**YOUR GOAL:** The answer is an exact repeat of the entries below, with the pictures omitted.

**TASK INPUT:**

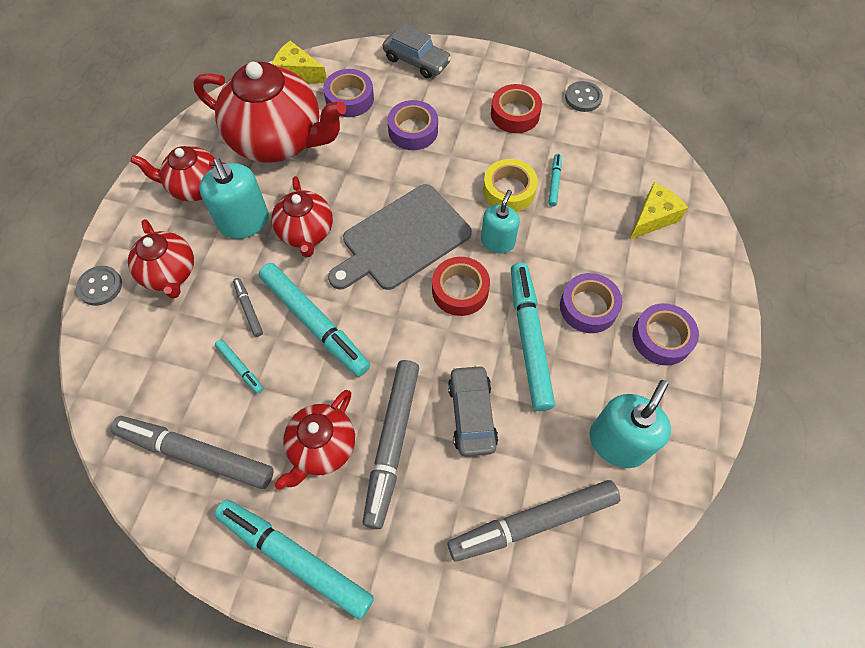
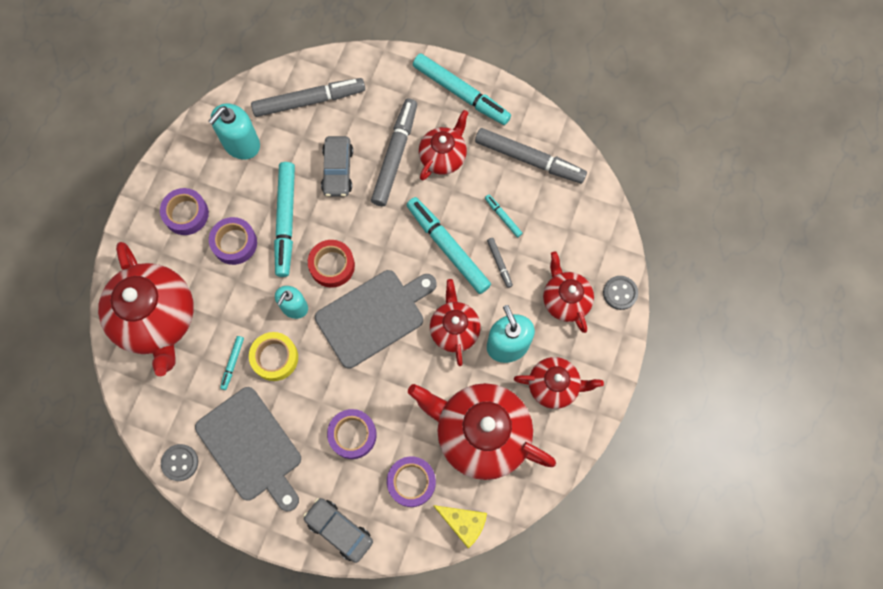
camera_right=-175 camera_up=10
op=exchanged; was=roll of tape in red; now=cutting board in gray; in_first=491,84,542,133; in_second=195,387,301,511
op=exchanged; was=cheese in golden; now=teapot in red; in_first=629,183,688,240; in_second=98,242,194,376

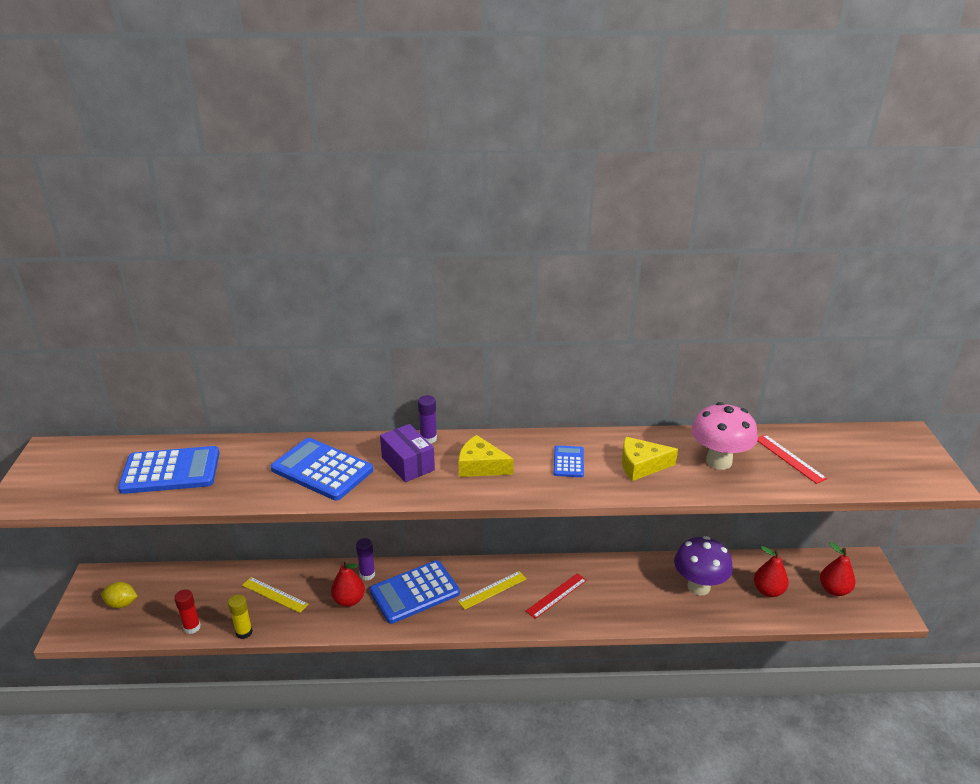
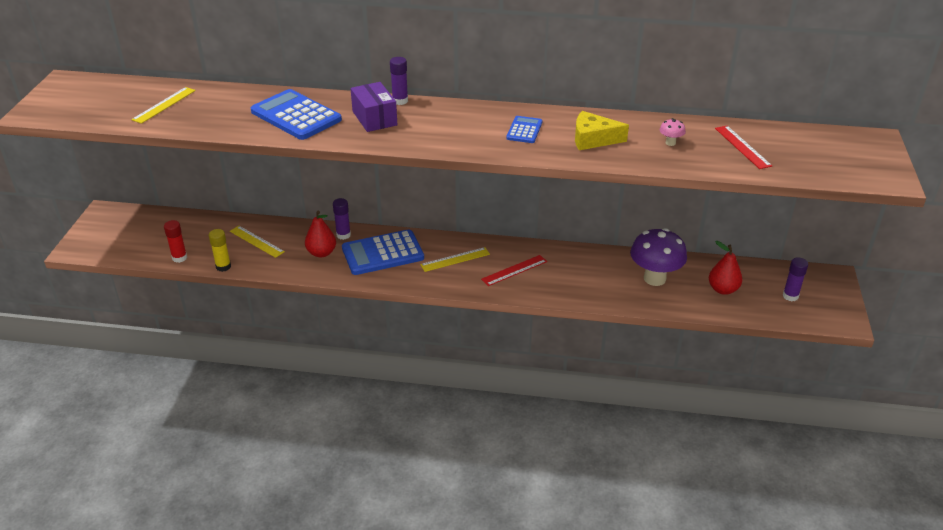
camera_right=10 camera_up=5
op=missing; was=citrus fruit in golden; in_first=101,582,137,608
op=missing; was=cheese in golden; in_first=459,435,514,477
op=exchanged; was=adding machine in cobalt; now=ruler in golden; in_first=118,446,220,494; in_second=131,87,196,124
op=exchanged; was=pear fruit in red; now=glue in violet; in_first=820,542,856,596; in_second=783,257,808,301
op=size; was=mushroom in rosy; in_first=692,402,758,470; in_second=660,118,686,146; ratio=0.41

**ANSWER SPACE:**
camera_right=-175 camera_up=10
op=exchanged; was=roll of tape in red; now=cutting board in gray; in_first=491,84,542,133; in_second=195,387,301,511
op=exchanged; was=cheese in golden; now=teapot in red; in_first=629,183,688,240; in_second=98,242,194,376

camera_right=10 camera_up=5
op=missing; was=citrus fruit in golden; in_first=101,582,137,608
op=missing; was=cheese in golden; in_first=459,435,514,477
op=exchanged; was=adding machine in cobalt; now=ruler in golden; in_first=118,446,220,494; in_second=131,87,196,124
op=exchanged; was=pear fruit in red; now=glue in violet; in_first=820,542,856,596; in_second=783,257,808,301
op=size; was=mushroom in rosy; in_first=692,402,758,470; in_second=660,118,686,146; ratio=0.41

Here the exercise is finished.